**Directions for this task**
Reproduce each of the following records verbatim, keeping every word, number and line in its original order.

╭─ Entries

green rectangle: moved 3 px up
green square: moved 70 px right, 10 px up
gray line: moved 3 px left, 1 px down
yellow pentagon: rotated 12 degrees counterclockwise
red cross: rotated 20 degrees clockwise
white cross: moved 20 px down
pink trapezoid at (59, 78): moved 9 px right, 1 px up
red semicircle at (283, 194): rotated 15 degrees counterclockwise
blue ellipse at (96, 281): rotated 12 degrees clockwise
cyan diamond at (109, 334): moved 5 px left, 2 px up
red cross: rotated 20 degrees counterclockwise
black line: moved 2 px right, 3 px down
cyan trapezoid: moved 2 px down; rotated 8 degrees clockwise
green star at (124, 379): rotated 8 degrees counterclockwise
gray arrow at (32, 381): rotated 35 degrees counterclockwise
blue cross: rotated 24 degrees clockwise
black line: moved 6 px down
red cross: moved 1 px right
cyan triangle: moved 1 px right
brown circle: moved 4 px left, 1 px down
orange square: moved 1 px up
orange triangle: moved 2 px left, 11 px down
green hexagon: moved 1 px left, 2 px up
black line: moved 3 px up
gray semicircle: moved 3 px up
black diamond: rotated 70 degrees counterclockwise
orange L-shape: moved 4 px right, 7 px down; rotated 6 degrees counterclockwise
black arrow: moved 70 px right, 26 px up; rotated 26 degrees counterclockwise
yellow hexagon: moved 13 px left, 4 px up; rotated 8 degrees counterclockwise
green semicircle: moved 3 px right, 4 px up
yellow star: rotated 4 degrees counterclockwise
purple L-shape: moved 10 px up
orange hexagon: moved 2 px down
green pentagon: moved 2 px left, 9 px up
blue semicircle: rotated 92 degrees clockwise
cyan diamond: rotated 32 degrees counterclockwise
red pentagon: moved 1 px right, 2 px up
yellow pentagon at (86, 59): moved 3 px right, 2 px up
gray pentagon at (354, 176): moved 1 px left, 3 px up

╰─

**The output**
green rectangle: moved 3 px up
green square: moved 70 px right, 10 px up
gray line: moved 3 px left, 1 px down
yellow pentagon: rotated 12 degrees counterclockwise
red cross: rotated 20 degrees clockwise
white cross: moved 20 px down
pink trapezoid at (59, 78): moved 9 px right, 1 px up
red semicircle at (283, 194): rotated 15 degrees counterclockwise
blue ellipse at (96, 281): rotated 12 degrees clockwise
cyan diamond at (109, 334): moved 5 px left, 2 px up
red cross: rotated 20 degrees counterclockwise
black line: moved 2 px right, 3 px down
cyan trapezoid: moved 2 px down; rotated 8 degrees clockwise
green star at (124, 379): rotated 8 degrees counterclockwise
gray arrow at (32, 381): rotated 35 degrees counterclockwise
blue cross: rotated 24 degrees clockwise
black line: moved 6 px down
red cross: moved 1 px right
cyan triangle: moved 1 px right
brown circle: moved 4 px left, 1 px down
orange square: moved 1 px up
orange triangle: moved 2 px left, 11 px down
green hexagon: moved 1 px left, 2 px up
black line: moved 3 px up
gray semicircle: moved 3 px up
black diamond: rotated 70 degrees counterclockwise
orange L-shape: moved 4 px right, 7 px down; rotated 6 degrees counterclockwise
black arrow: moved 70 px right, 26 px up; rotated 26 degrees counterclockwise
yellow hexagon: moved 13 px left, 4 px up; rotated 8 degrees counterclockwise
green semicircle: moved 3 px right, 4 px up
yellow star: rotated 4 degrees counterclockwise
purple L-shape: moved 10 px up
orange hexagon: moved 2 px down
green pentagon: moved 2 px left, 9 px up
blue semicircle: rotated 92 degrees clockwise
cyan diamond: rotated 32 degrees counterclockwise
red pentagon: moved 1 px right, 2 px up
yellow pentagon at (86, 59): moved 3 px right, 2 px up
gray pentagon at (354, 176): moved 1 px left, 3 px up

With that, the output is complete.